■ Exercise requirements ■
Look through the records below, and copy out every line that holds the string "violet".

Stored records:
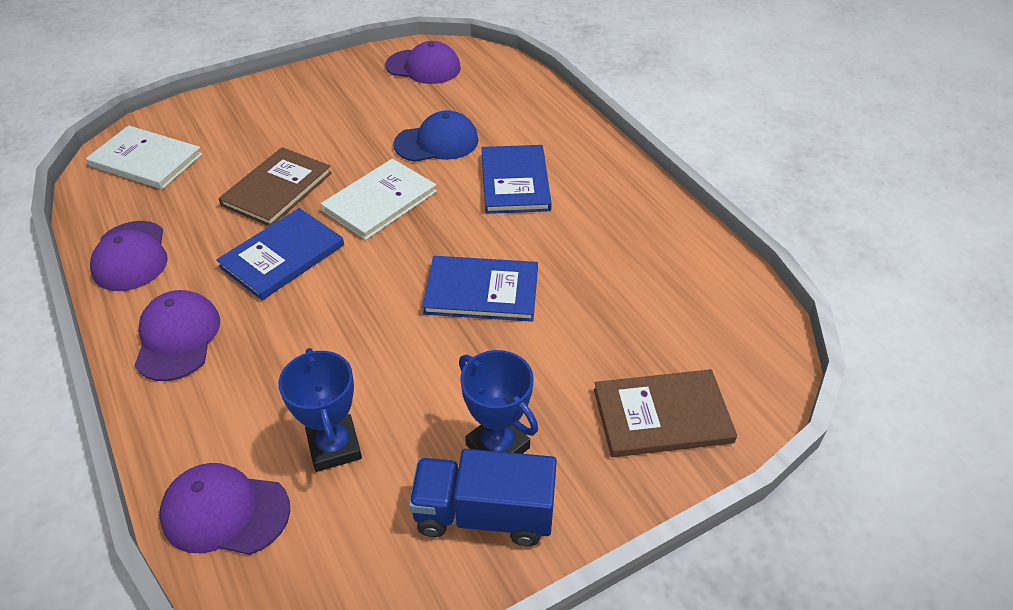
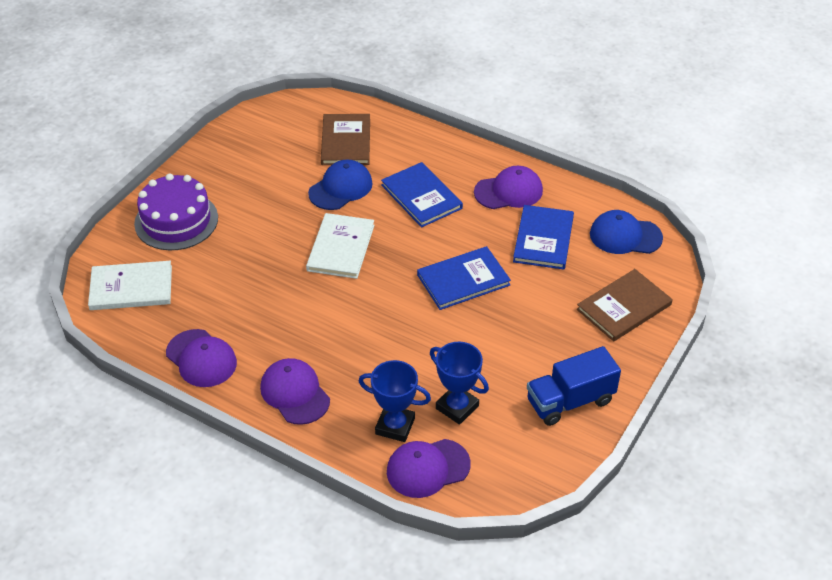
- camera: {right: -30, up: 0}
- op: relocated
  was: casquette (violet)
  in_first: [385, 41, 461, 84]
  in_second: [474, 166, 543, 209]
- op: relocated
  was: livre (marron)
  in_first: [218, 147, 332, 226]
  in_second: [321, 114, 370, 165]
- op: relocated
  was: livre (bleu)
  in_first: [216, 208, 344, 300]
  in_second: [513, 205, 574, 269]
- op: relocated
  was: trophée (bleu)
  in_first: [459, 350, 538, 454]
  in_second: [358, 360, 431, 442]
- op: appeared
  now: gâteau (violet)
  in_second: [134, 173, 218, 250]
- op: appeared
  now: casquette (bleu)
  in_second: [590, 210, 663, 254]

■ Exercise output ■
  was: casquette (violet)
  now: gâteau (violet)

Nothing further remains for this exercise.